**Exercise instructions**
The reply should be one number: how many lines of the data below contain "cone".

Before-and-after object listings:
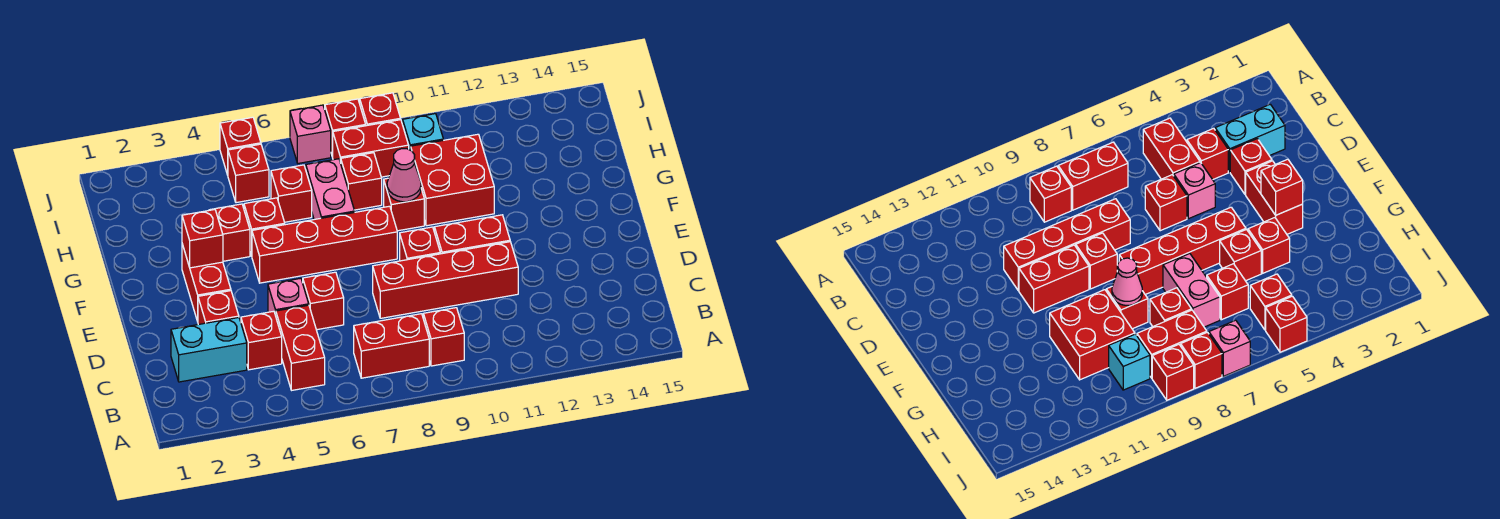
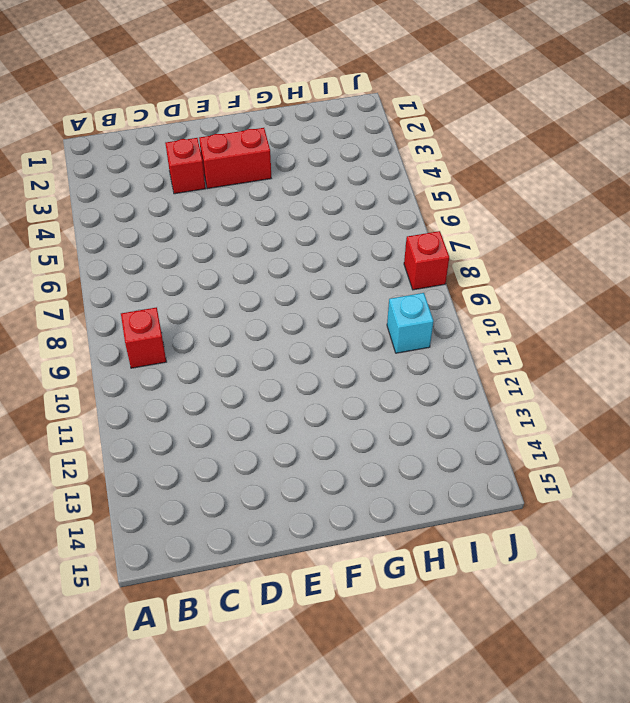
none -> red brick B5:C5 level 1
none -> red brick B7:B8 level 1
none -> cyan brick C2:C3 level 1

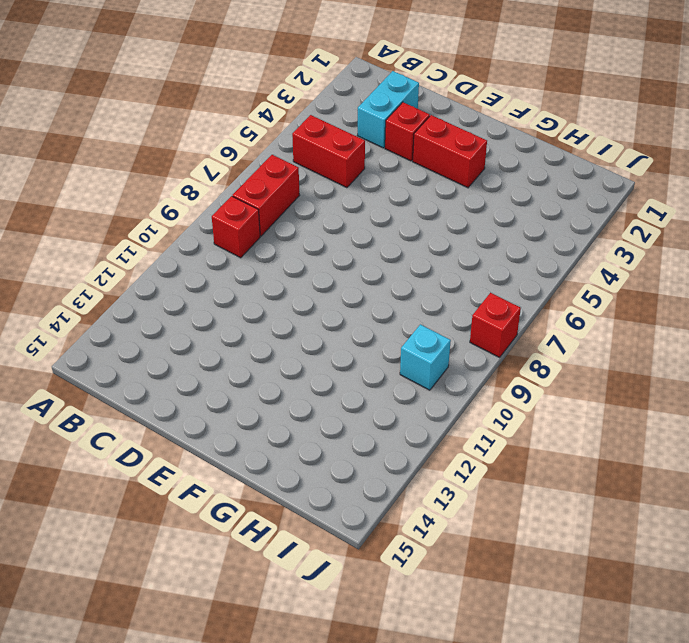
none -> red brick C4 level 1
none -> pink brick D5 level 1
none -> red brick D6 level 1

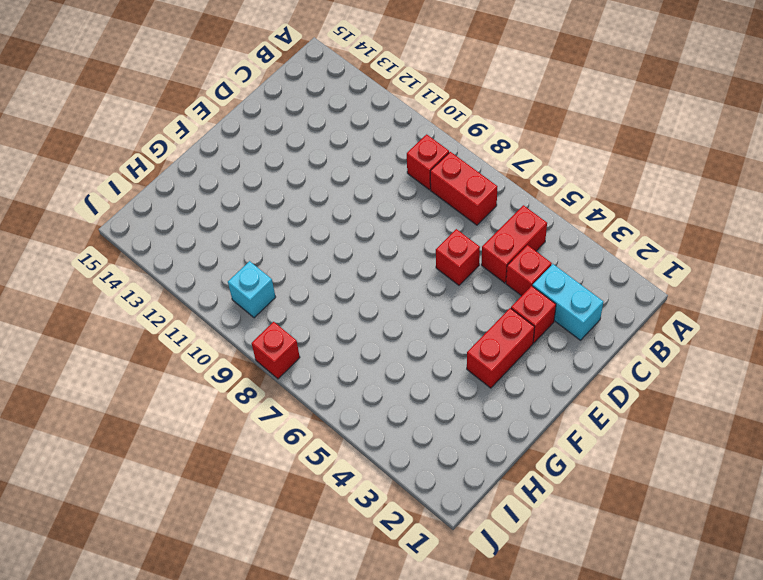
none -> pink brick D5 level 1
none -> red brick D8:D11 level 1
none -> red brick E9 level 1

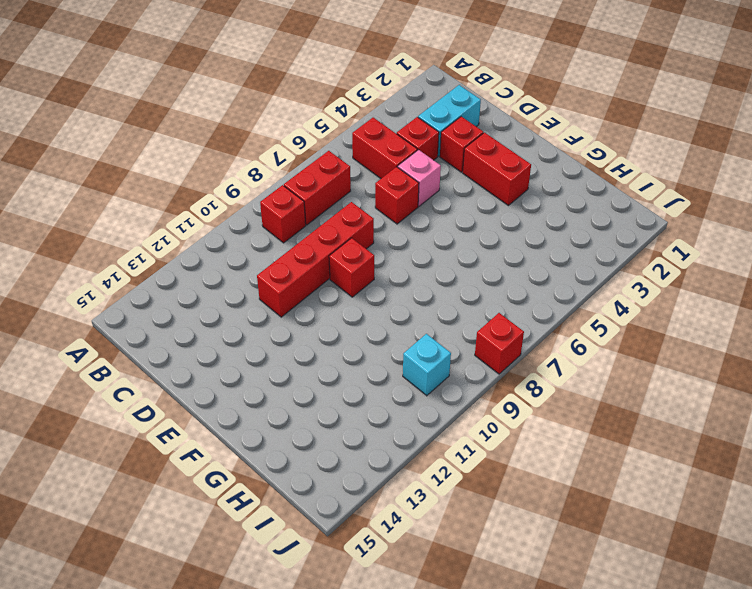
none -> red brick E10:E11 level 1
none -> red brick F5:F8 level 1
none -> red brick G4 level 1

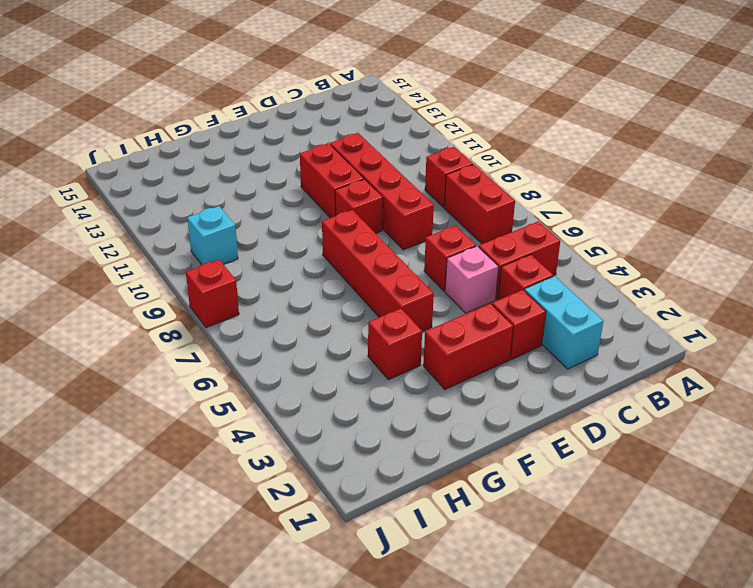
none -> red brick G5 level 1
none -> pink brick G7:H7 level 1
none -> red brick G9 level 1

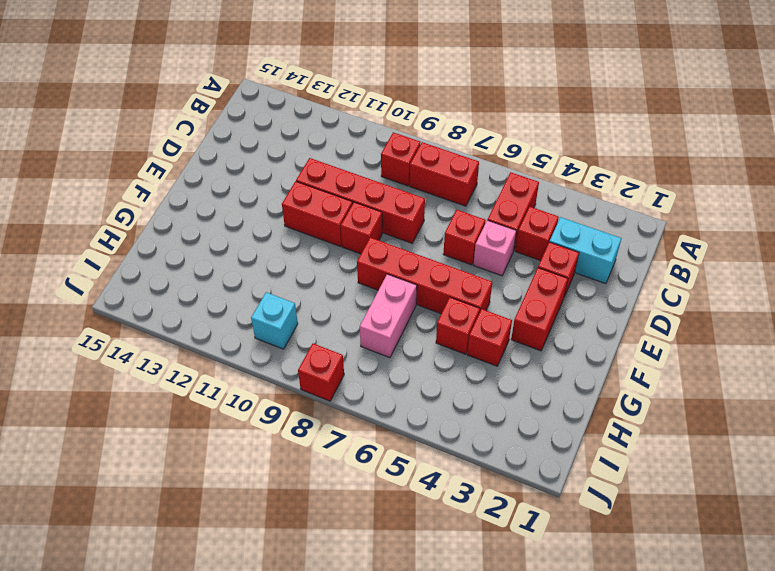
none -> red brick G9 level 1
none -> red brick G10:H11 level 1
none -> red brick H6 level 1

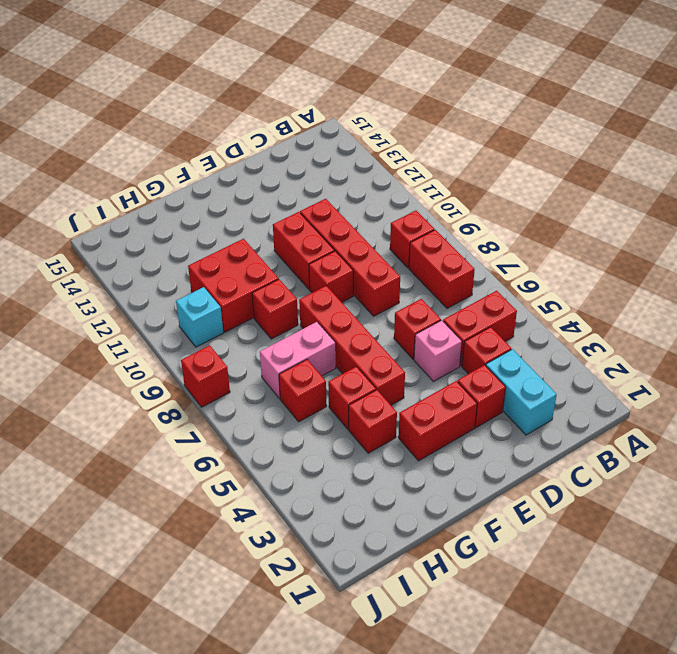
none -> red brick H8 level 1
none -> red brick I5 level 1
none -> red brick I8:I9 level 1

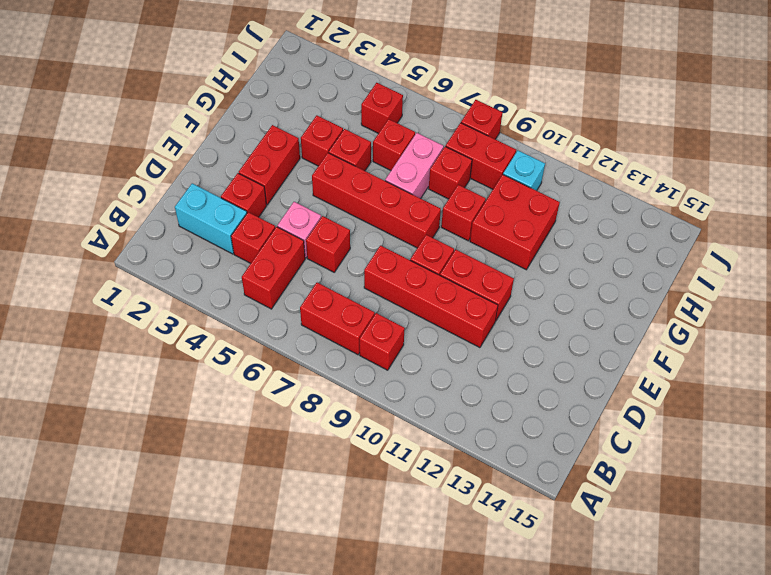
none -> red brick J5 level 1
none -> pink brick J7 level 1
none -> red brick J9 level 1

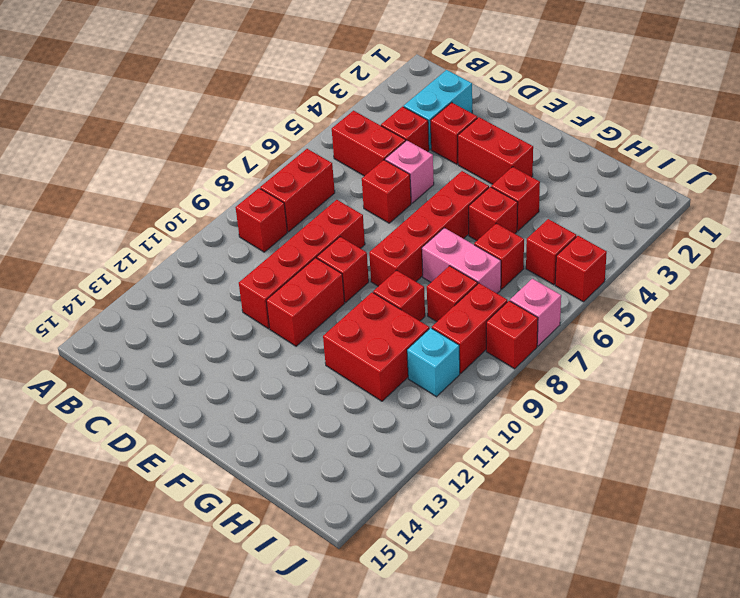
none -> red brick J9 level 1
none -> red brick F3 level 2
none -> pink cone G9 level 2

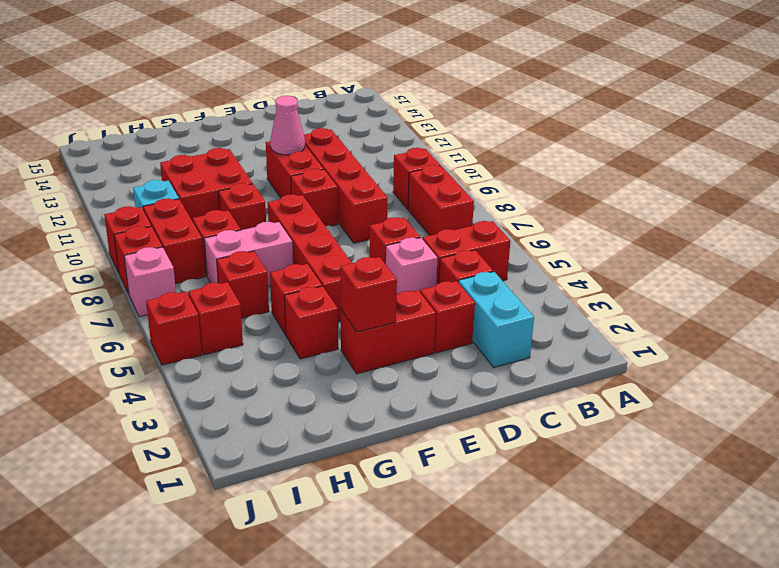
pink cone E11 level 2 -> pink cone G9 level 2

**Exercise result**
2